--- START ---

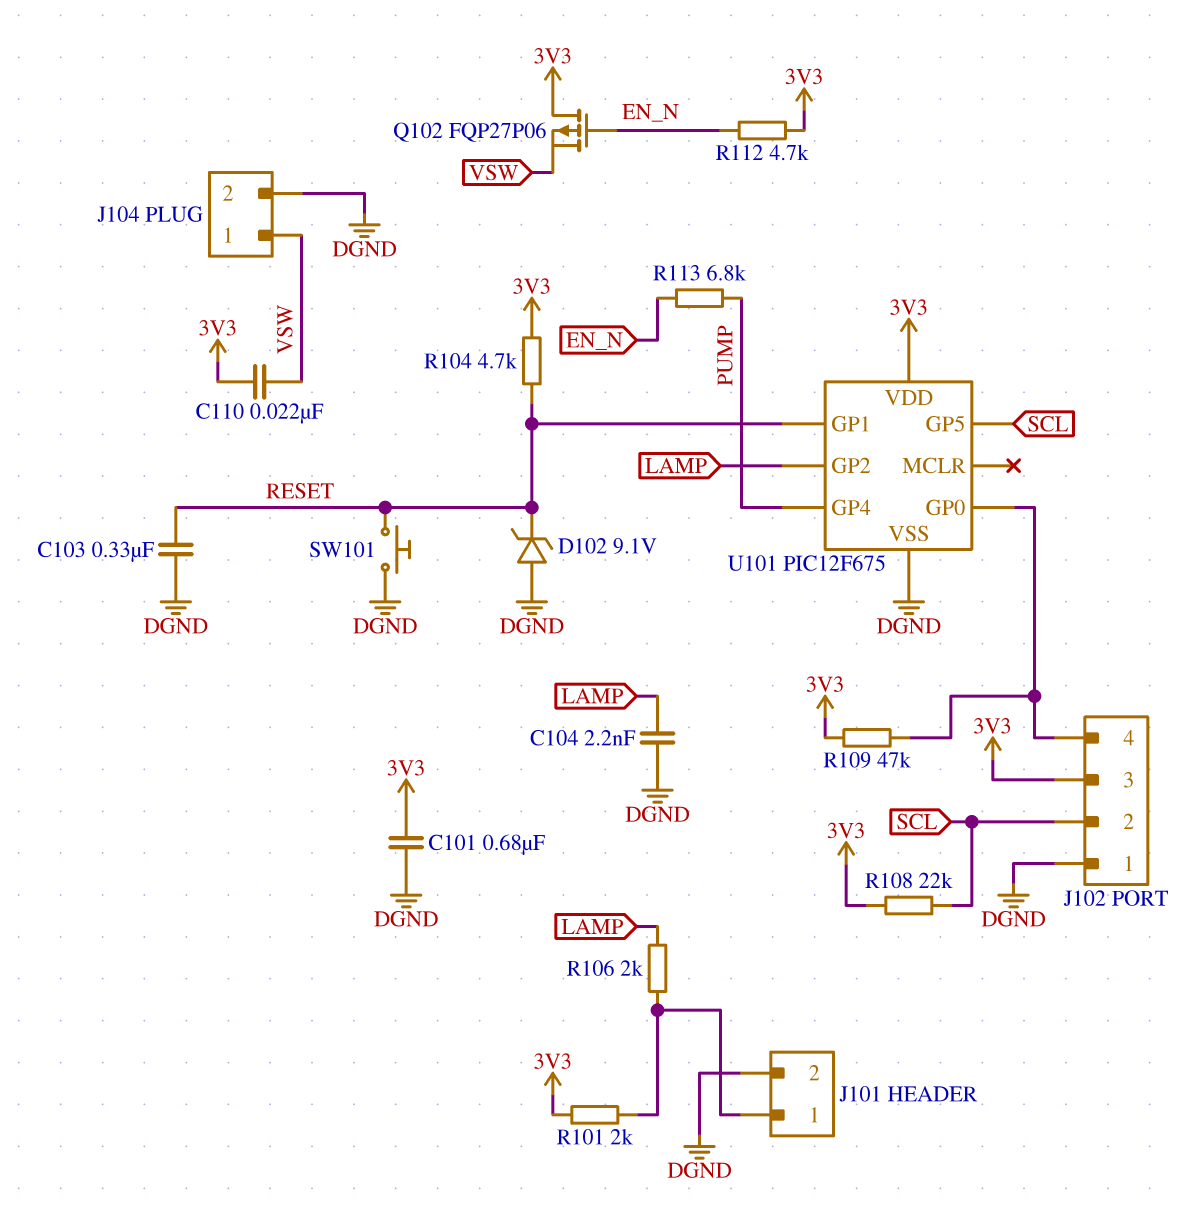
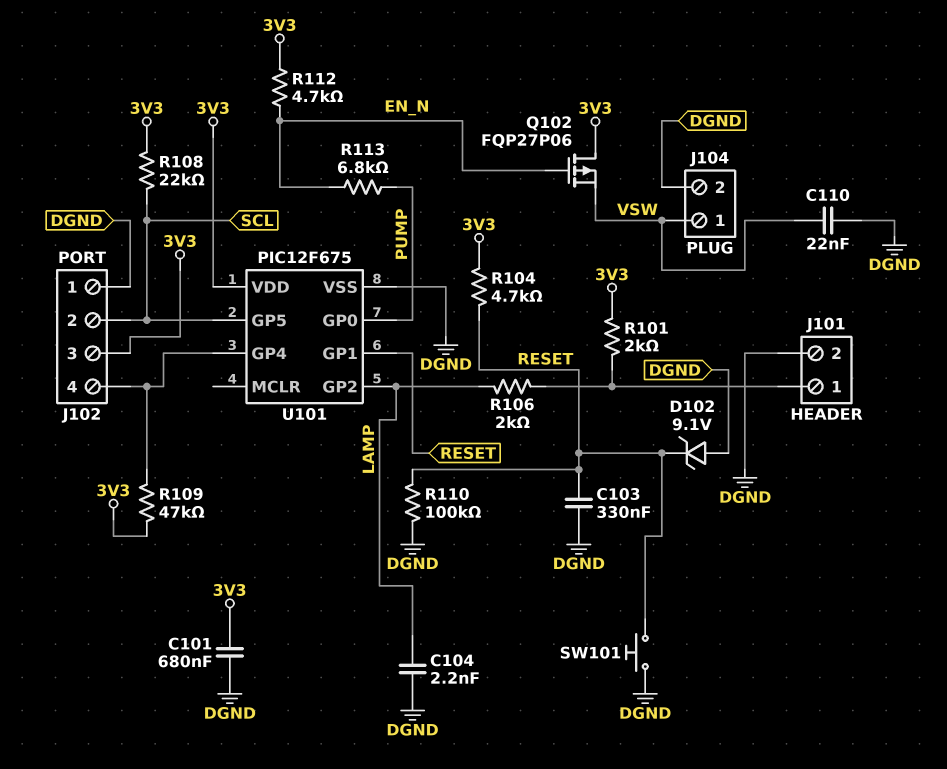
C110: 22nF (3V3, VSW) -> 22nF (DGND, VSW)
R110: none -> 100k (DGND, RESET)
U101 pin GP0: J102/4 -> PUMP
U101 pin GP4: PUMP -> J102/4

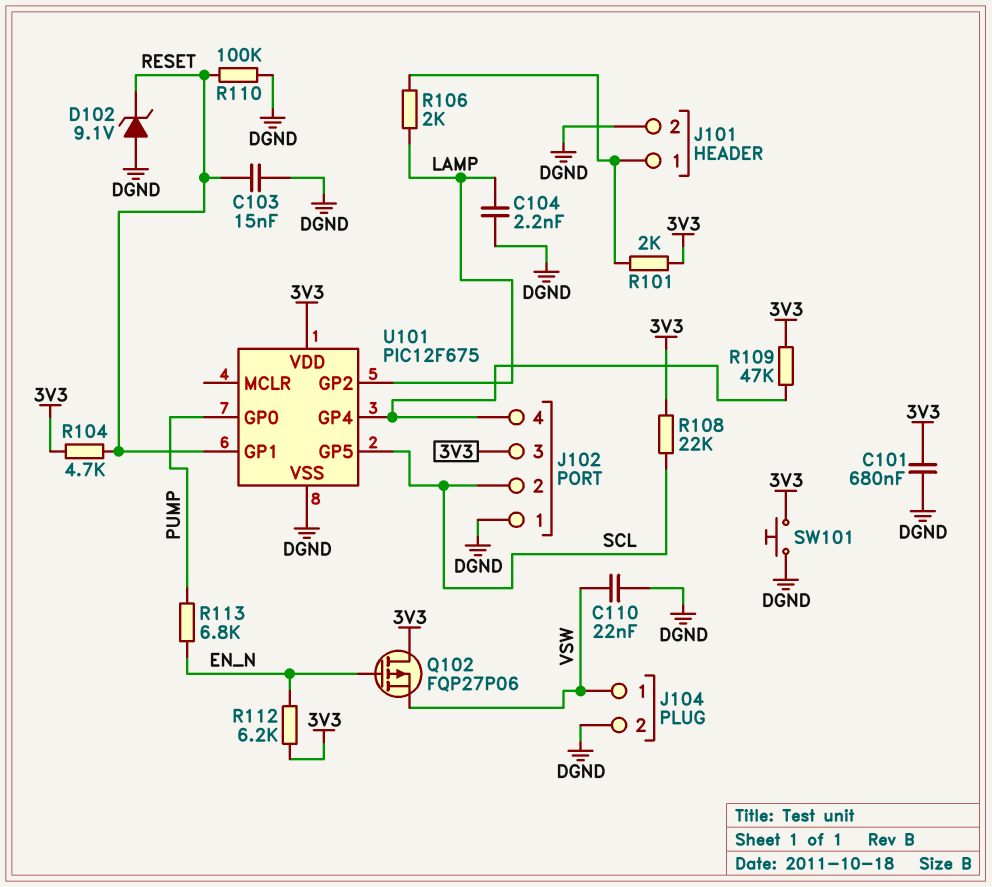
C103: 330nF (DGND, RESET) -> 15nF (DGND, RESET)
R112: 4.7k (3V3, EN_N) -> 6.2k (3V3, EN_N)
SW101: button (DGND, RESET) -> button (3V3, DGND)

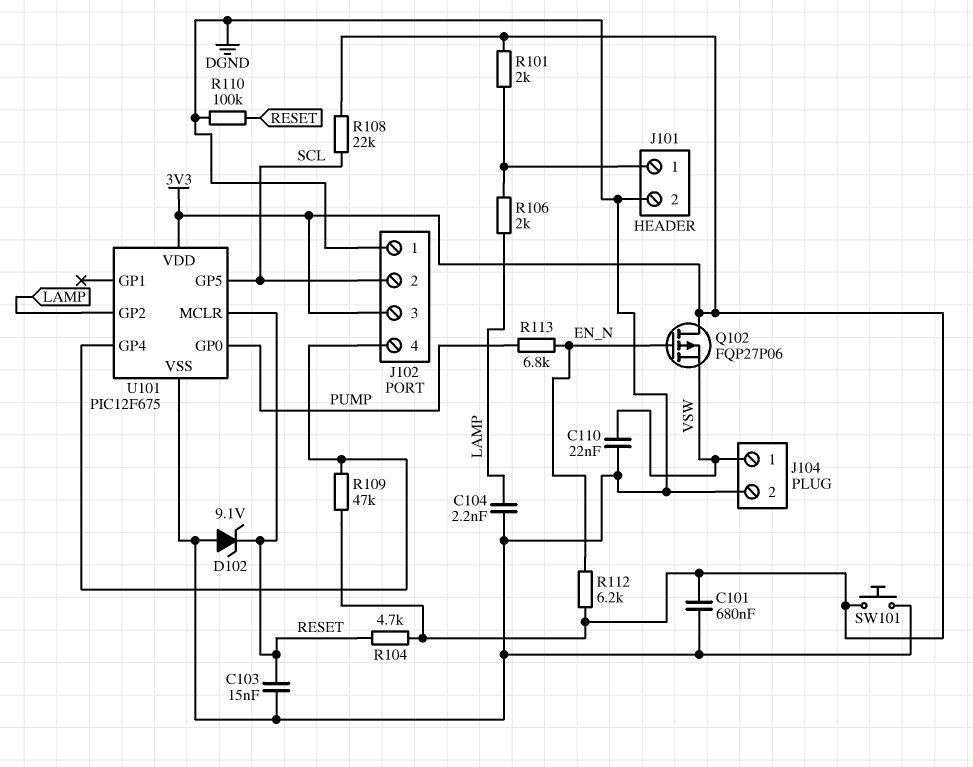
U101 pin GP1: RESET -> none
U101 pin MCLR: none -> RESET

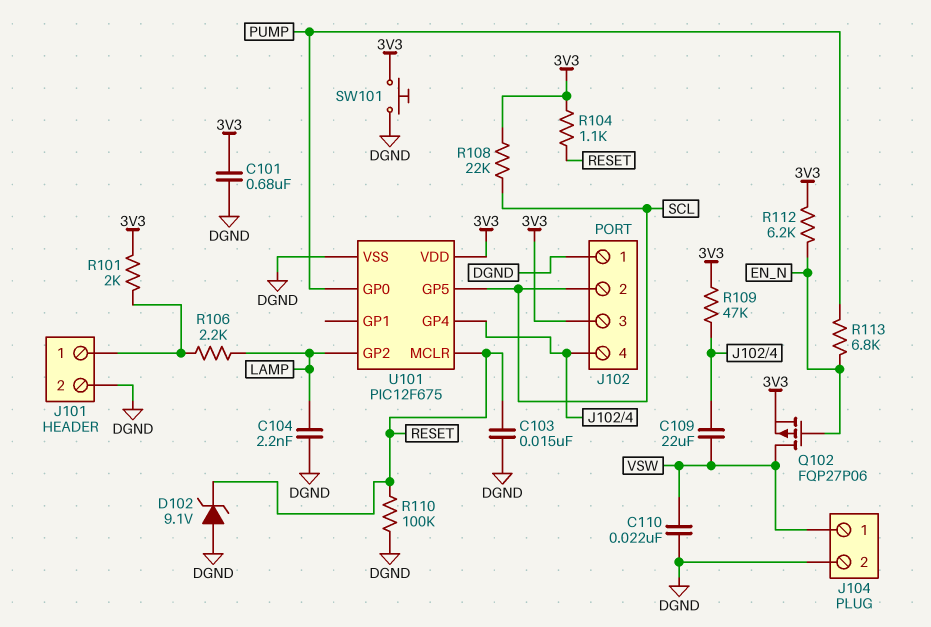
C109: none -> 22uF (J102/4, VSW)
Q102: PMOS FQP27P06 (G EN_N, D 3V3, S VSW) -> PMOS FQP27P06 (G EN_N, D VSW, S 3V3)
R104: 4.7k (3V3, RESET) -> 1.1k (3V3, RESET)
R106: 2k (J101/1, LAMP) -> 2.2k (J101/1, LAMP)

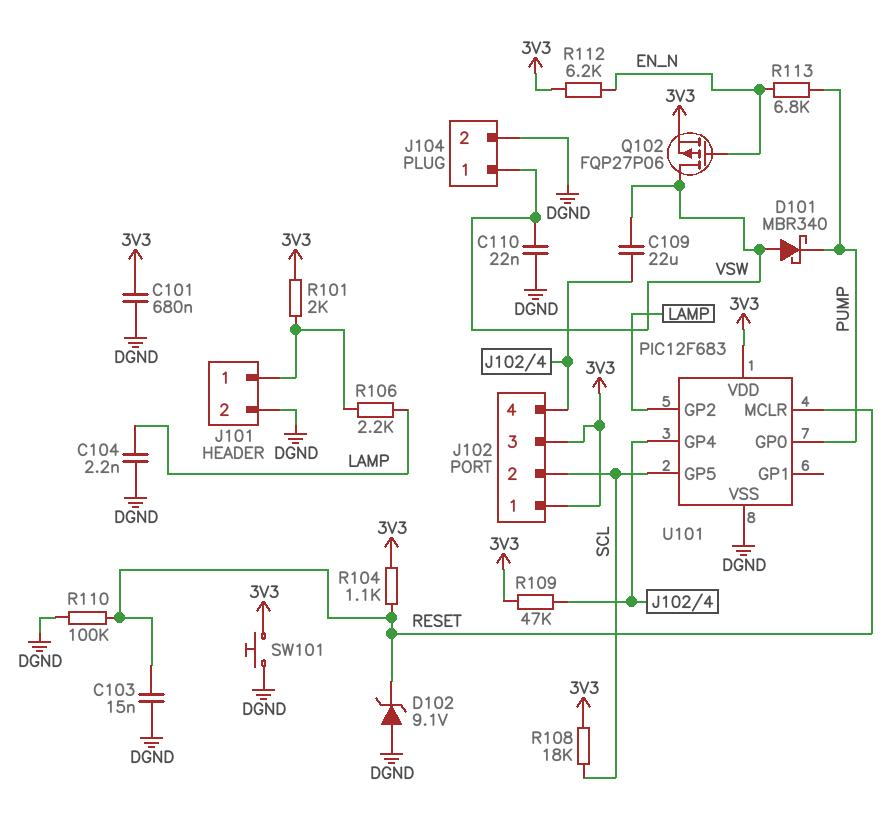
D101: none -> schottky MBR340 (A VSW, K PUMP)
J102 pin 1: DGND -> 3V3
R108: 22k (3V3, SCL) -> 18k (3V3, SCL)
U101: PIC12F675 -> PIC12F683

--- END ---

:: Work instruction ::
Transcribe each line above exactly, pictures excluded.

:: Answer section ::
C110: 22nF (3V3, VSW) -> 22nF (DGND, VSW)
R110: none -> 100k (DGND, RESET)
U101 pin GP0: J102/4 -> PUMP
U101 pin GP4: PUMP -> J102/4

C103: 330nF (DGND, RESET) -> 15nF (DGND, RESET)
R112: 4.7k (3V3, EN_N) -> 6.2k (3V3, EN_N)
SW101: button (DGND, RESET) -> button (3V3, DGND)

U101 pin GP1: RESET -> none
U101 pin MCLR: none -> RESET

C109: none -> 22uF (J102/4, VSW)
Q102: PMOS FQP27P06 (G EN_N, D 3V3, S VSW) -> PMOS FQP27P06 (G EN_N, D VSW, S 3V3)
R104: 4.7k (3V3, RESET) -> 1.1k (3V3, RESET)
R106: 2k (J101/1, LAMP) -> 2.2k (J101/1, LAMP)

D101: none -> schottky MBR340 (A VSW, K PUMP)
J102 pin 1: DGND -> 3V3
R108: 22k (3V3, SCL) -> 18k (3V3, SCL)
U101: PIC12F675 -> PIC12F683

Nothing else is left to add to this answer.